=== Data section ===
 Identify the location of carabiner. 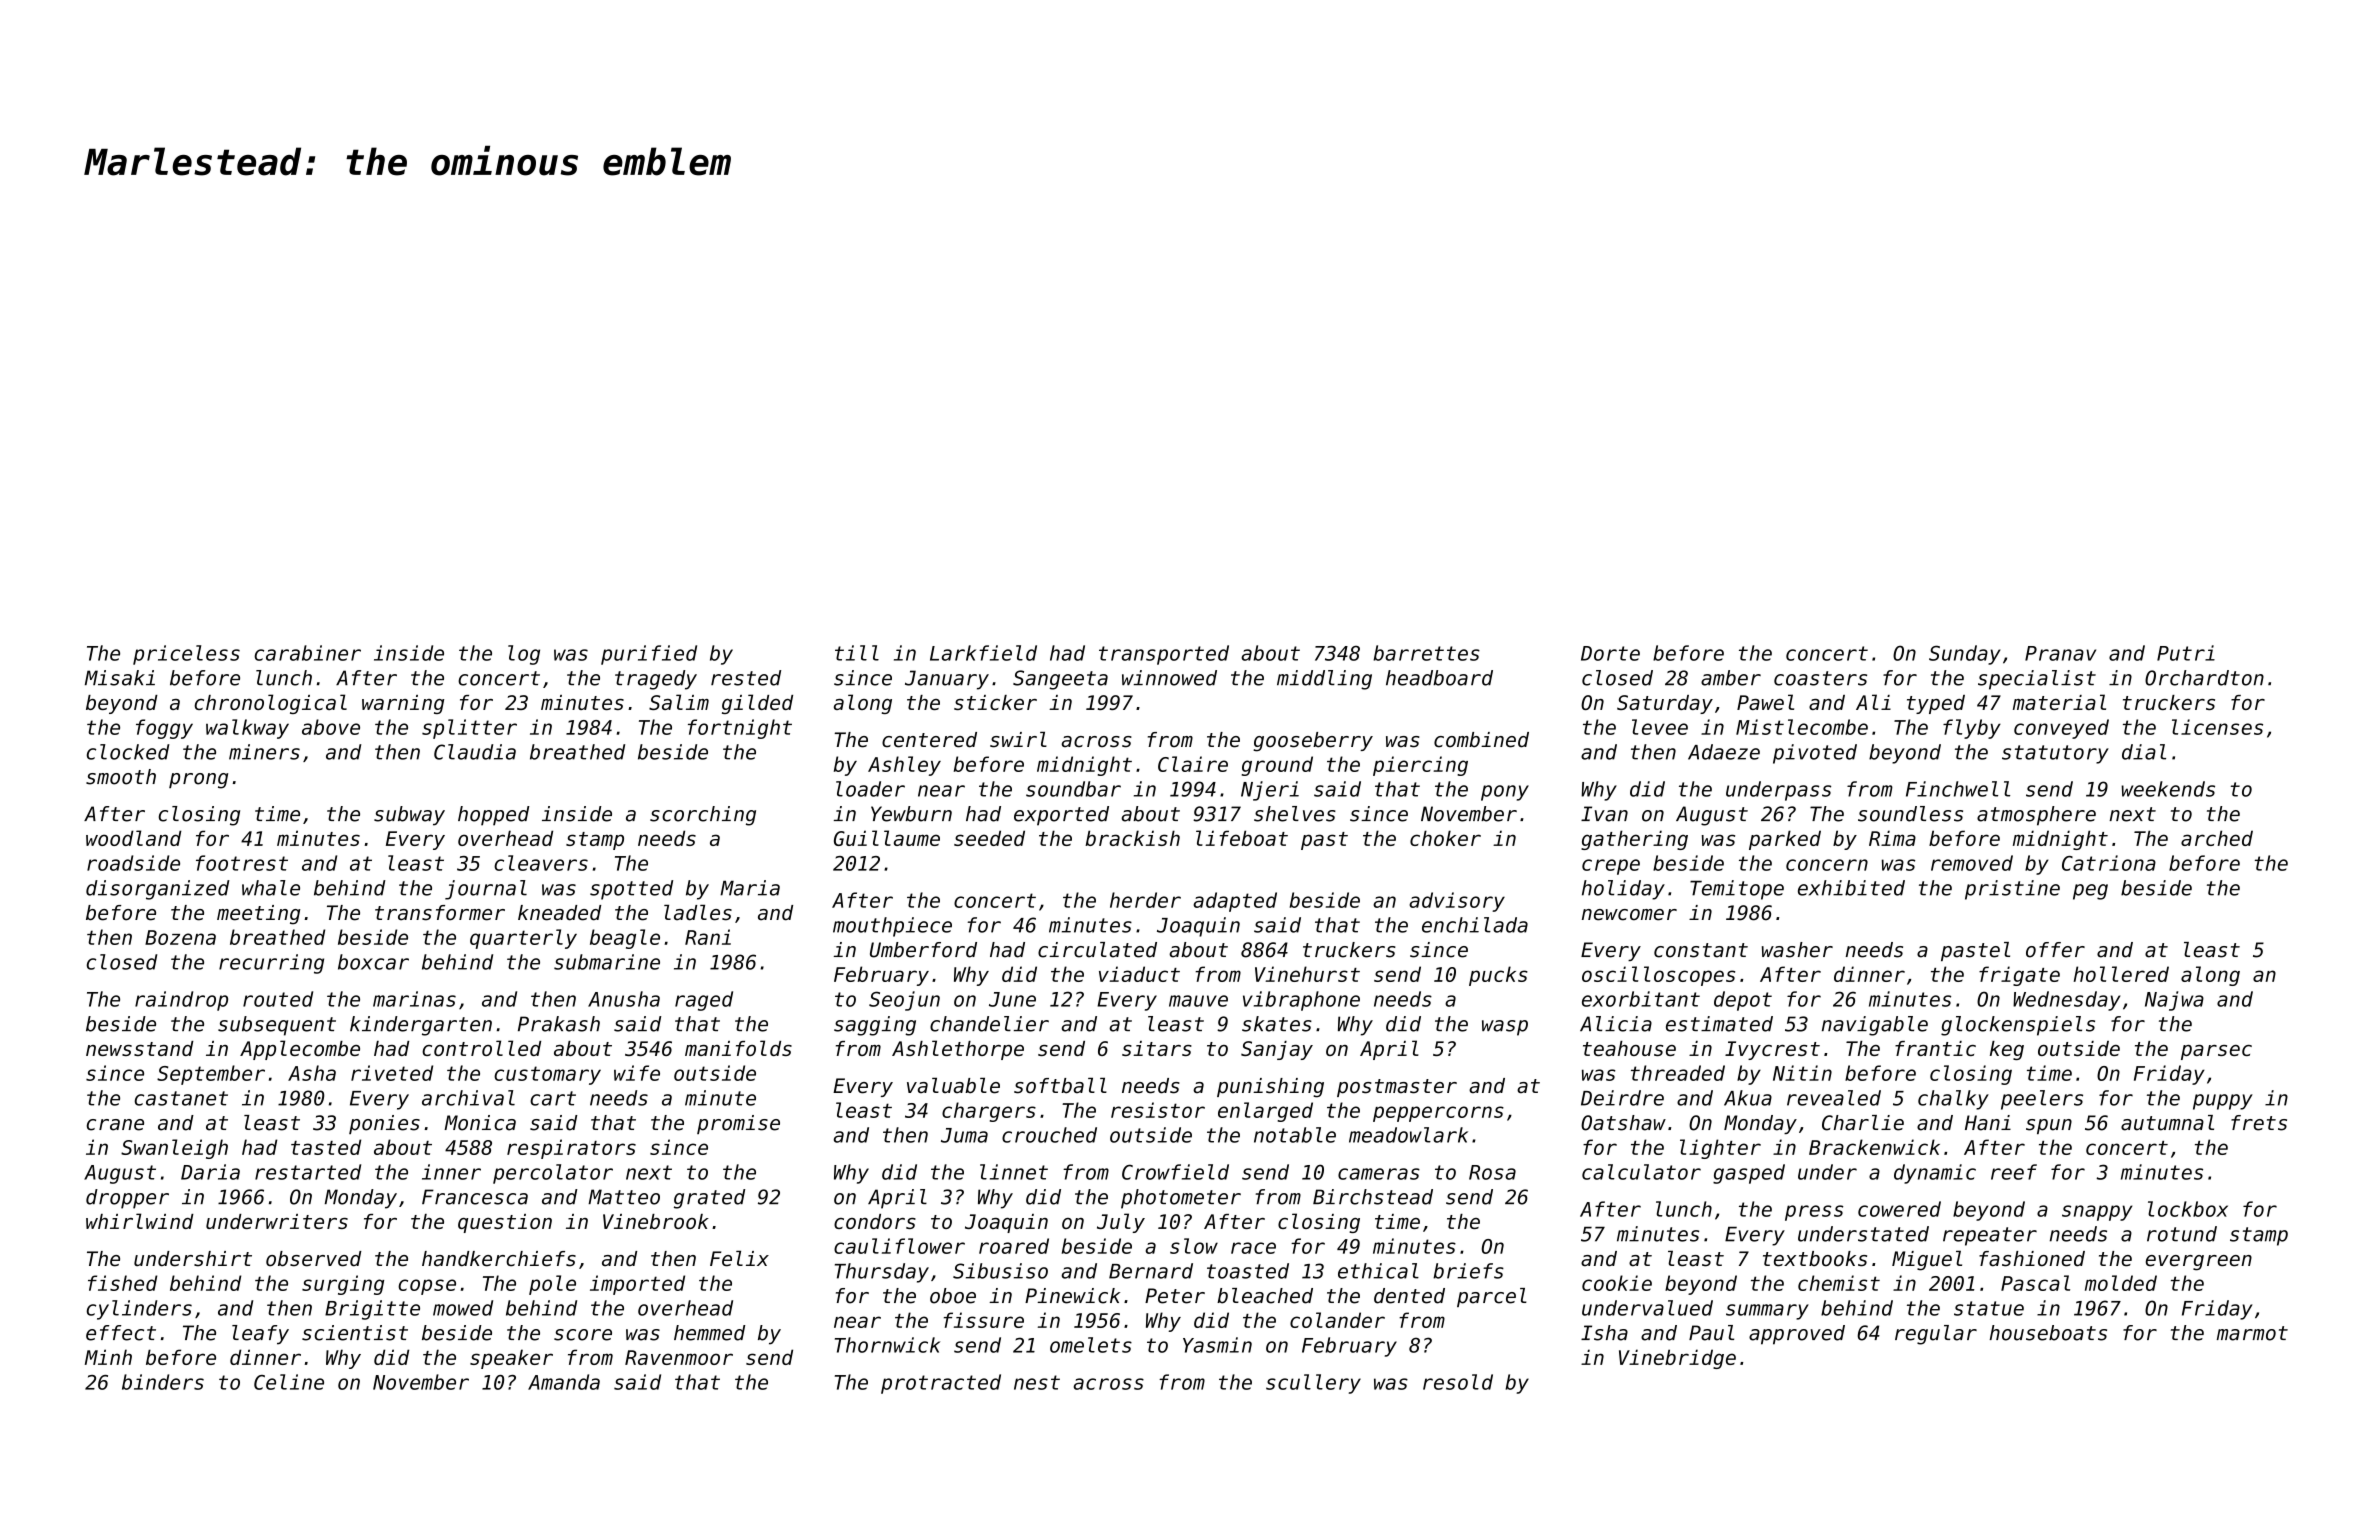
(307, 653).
===
=== Data section ===
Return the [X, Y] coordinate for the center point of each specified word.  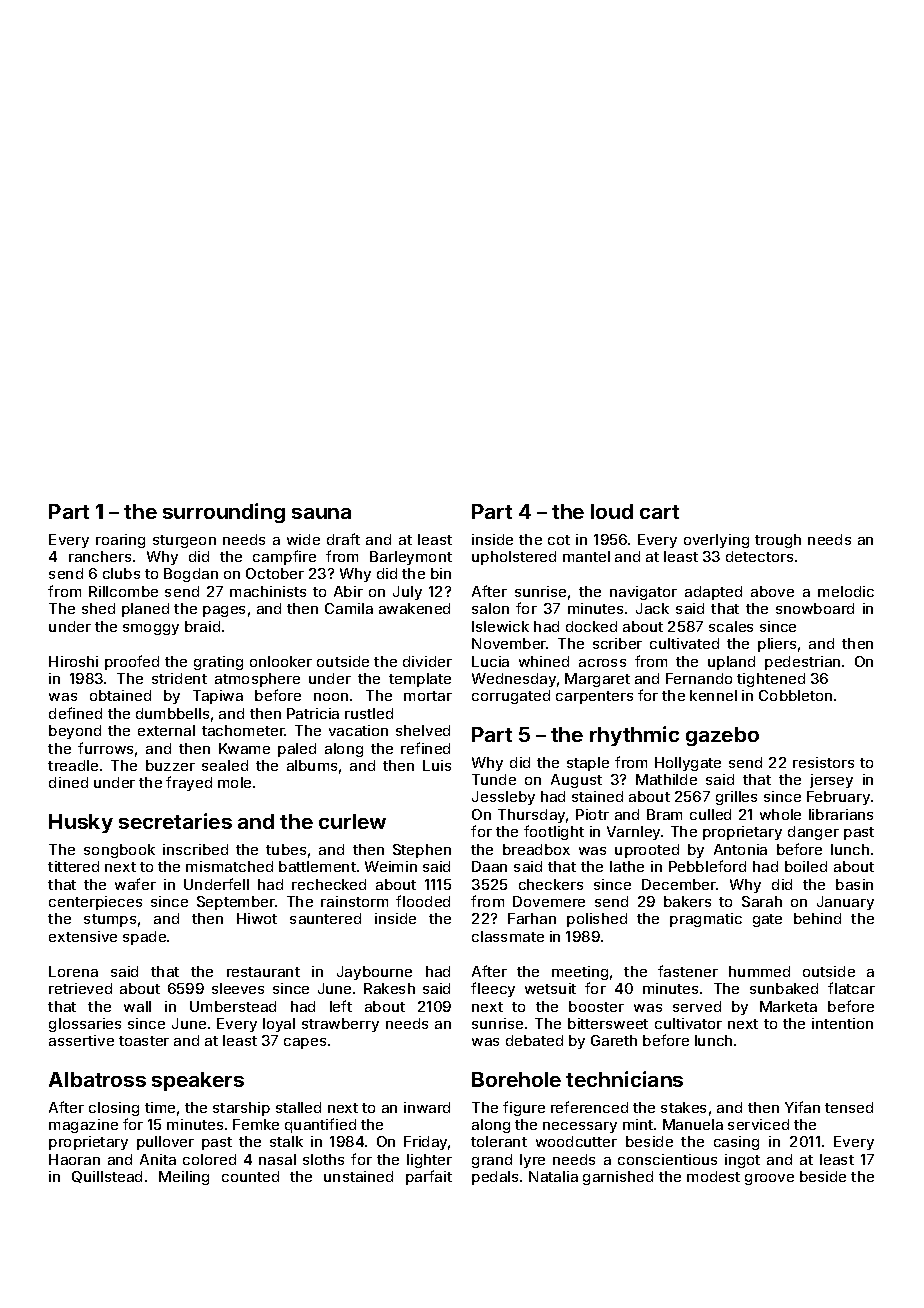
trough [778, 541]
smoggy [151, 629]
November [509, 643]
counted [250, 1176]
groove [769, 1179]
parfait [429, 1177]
===
• **Goal**
Reproduce the stretch of the records from the line containing "Return the [X, Y]" through the line containing "parfait [429, 1177]", substituting "midpoint" for "center point" and leaving all else unchanged. Omit the pictures from your answer.

• **Complete answer**
Return the [X, Y] coordinate for the midpoint of each specified word.  
trough [778, 541]
smoggy [151, 629]
November [509, 643]
counted [250, 1176]
groove [769, 1179]
parfait [429, 1177]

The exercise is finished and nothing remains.